**TO DO**
Lines before the one containing "R6: 8.2k (5V, SCL) -> 1k (5V, SCL)" are excluded; retype that line and all remaining lines of the material exactly.

--- SUPPLIED RECORDS Enclosed Below ---

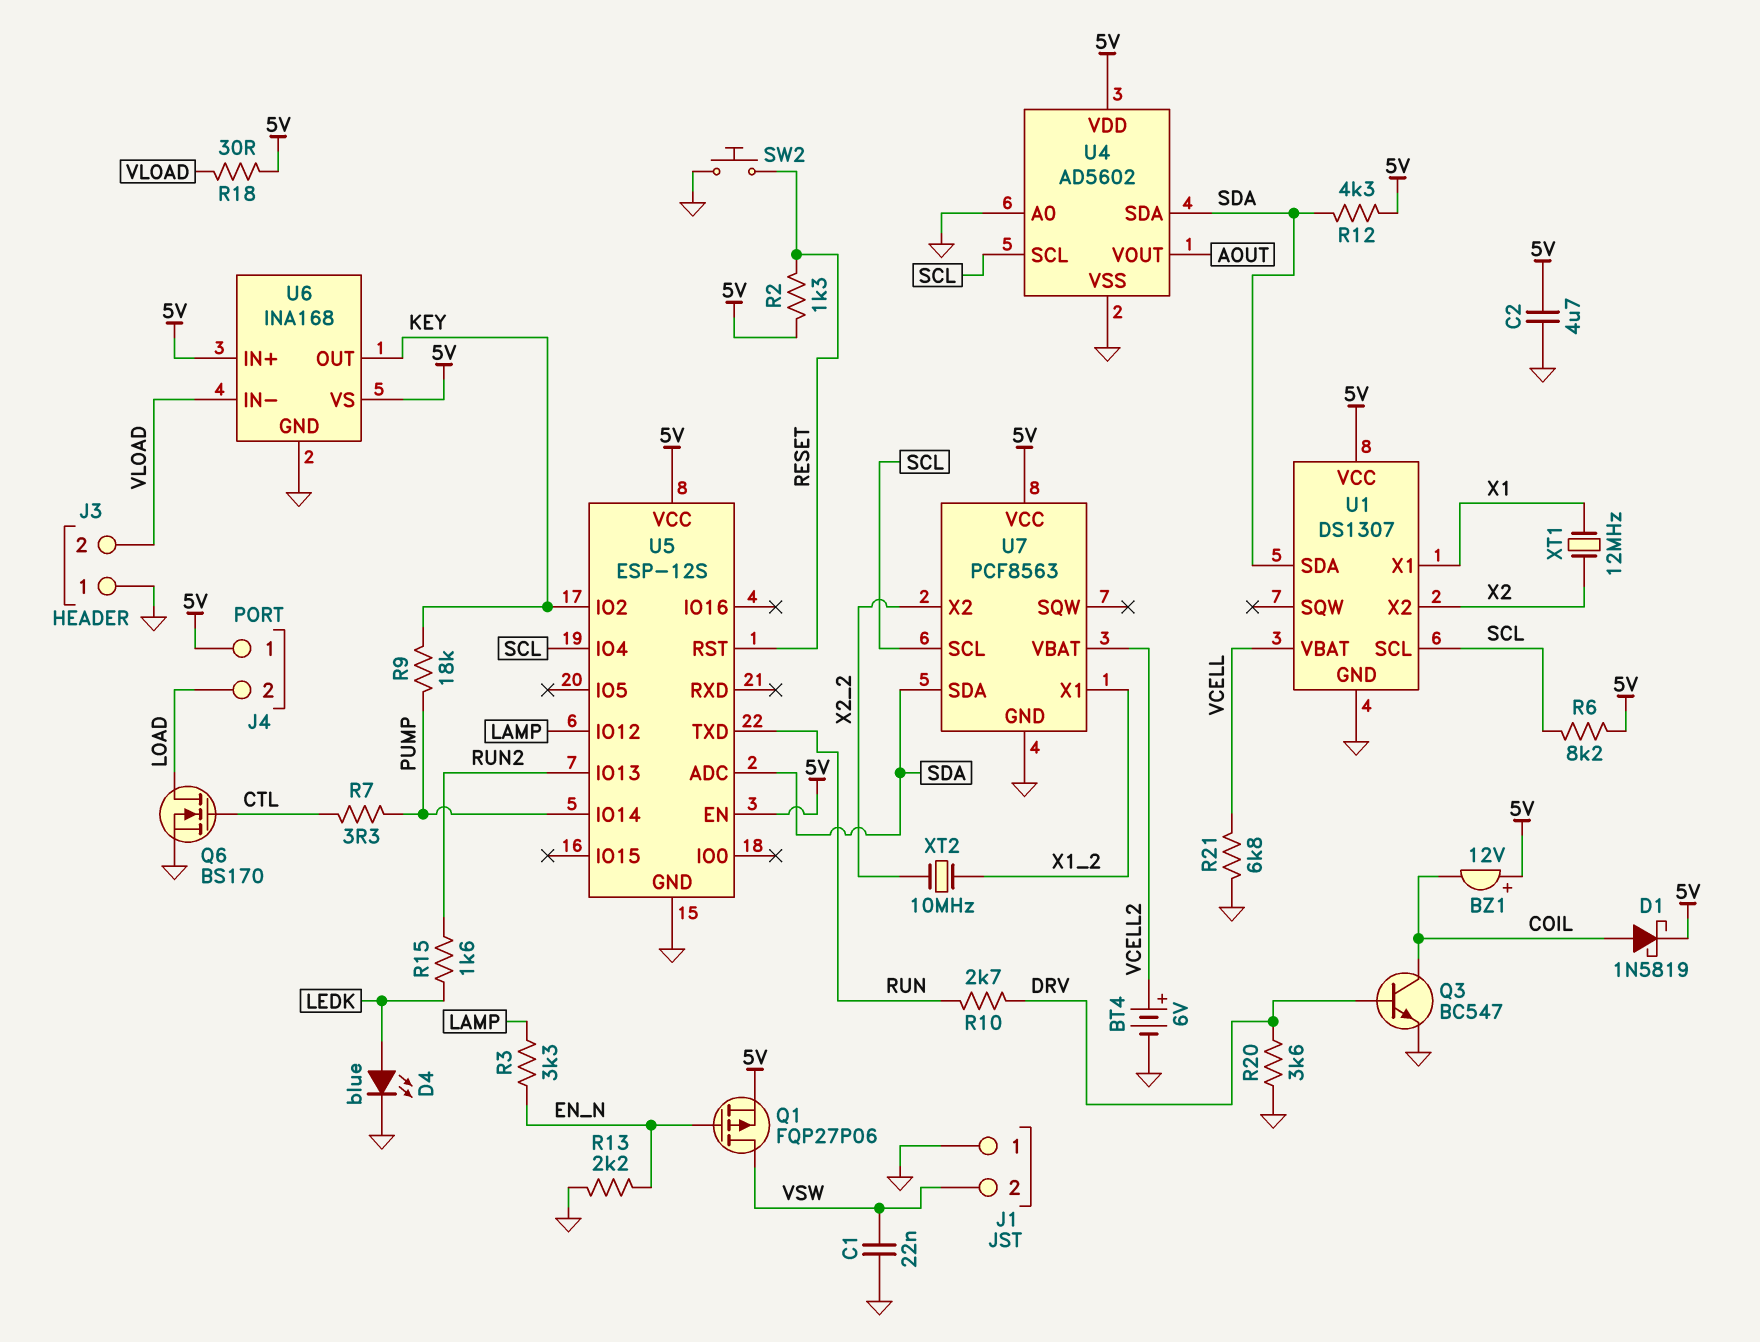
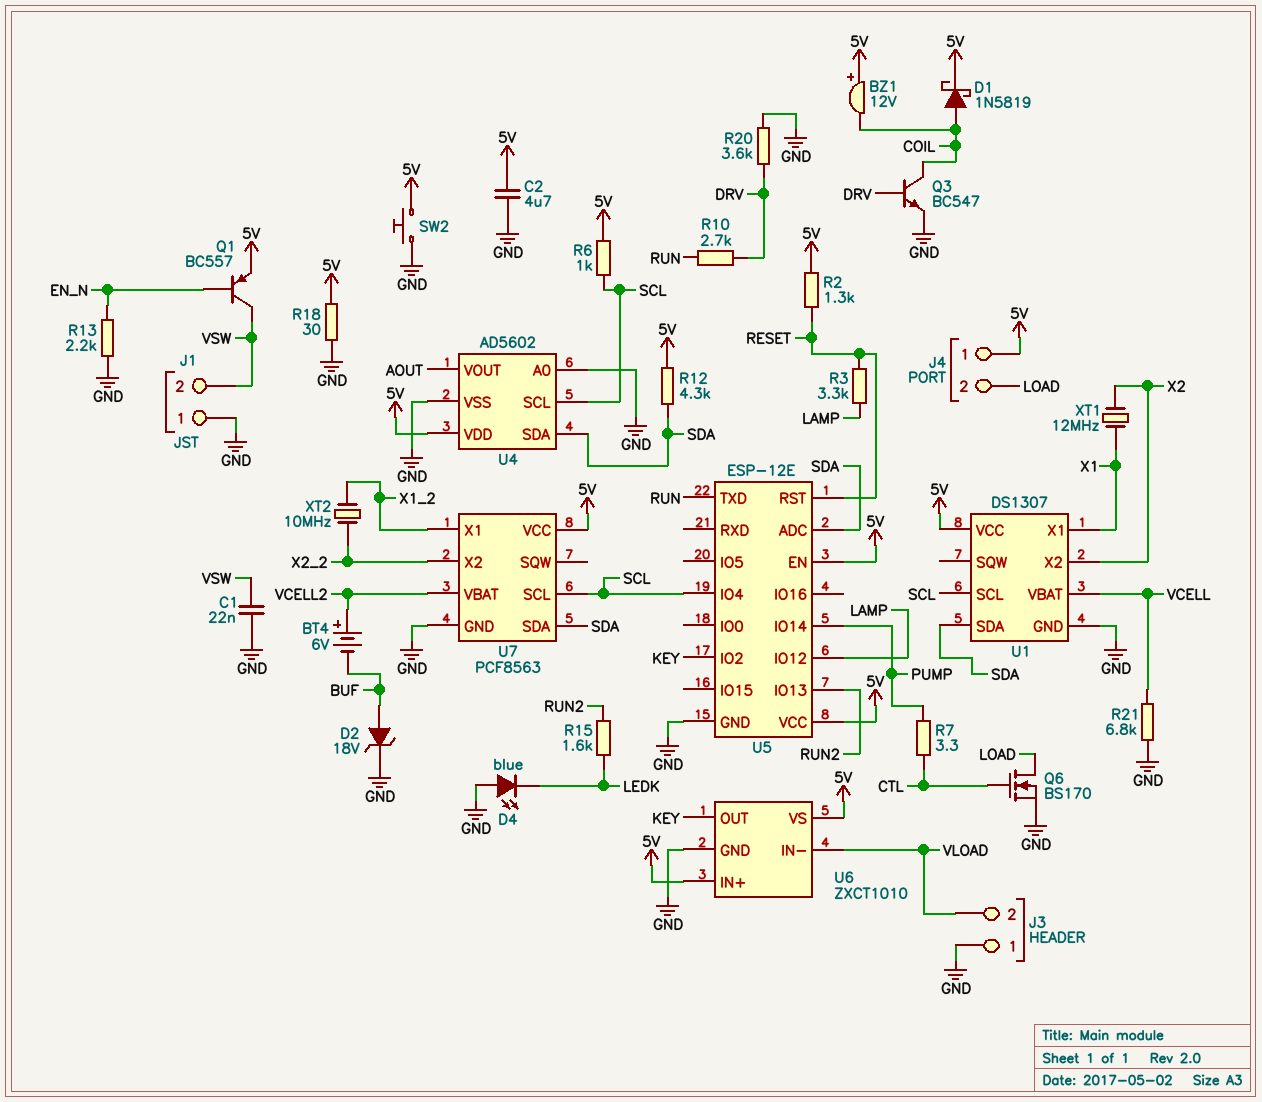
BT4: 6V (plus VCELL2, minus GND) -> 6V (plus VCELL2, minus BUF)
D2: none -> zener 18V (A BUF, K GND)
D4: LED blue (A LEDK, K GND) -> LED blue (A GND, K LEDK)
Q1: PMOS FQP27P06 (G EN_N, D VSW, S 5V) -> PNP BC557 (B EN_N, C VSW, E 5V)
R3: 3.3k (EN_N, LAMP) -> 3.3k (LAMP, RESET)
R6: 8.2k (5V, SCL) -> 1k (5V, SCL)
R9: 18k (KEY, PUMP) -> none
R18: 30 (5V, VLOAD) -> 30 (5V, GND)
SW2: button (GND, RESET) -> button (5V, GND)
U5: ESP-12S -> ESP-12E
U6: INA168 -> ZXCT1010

--- End of Enclosed SUPPLIED RECORDS ---

**RESPONSE TO THE TASK**
R6: 8.2k (5V, SCL) -> 1k (5V, SCL)
R9: 18k (KEY, PUMP) -> none
R18: 30 (5V, VLOAD) -> 30 (5V, GND)
SW2: button (GND, RESET) -> button (5V, GND)
U5: ESP-12S -> ESP-12E
U6: INA168 -> ZXCT1010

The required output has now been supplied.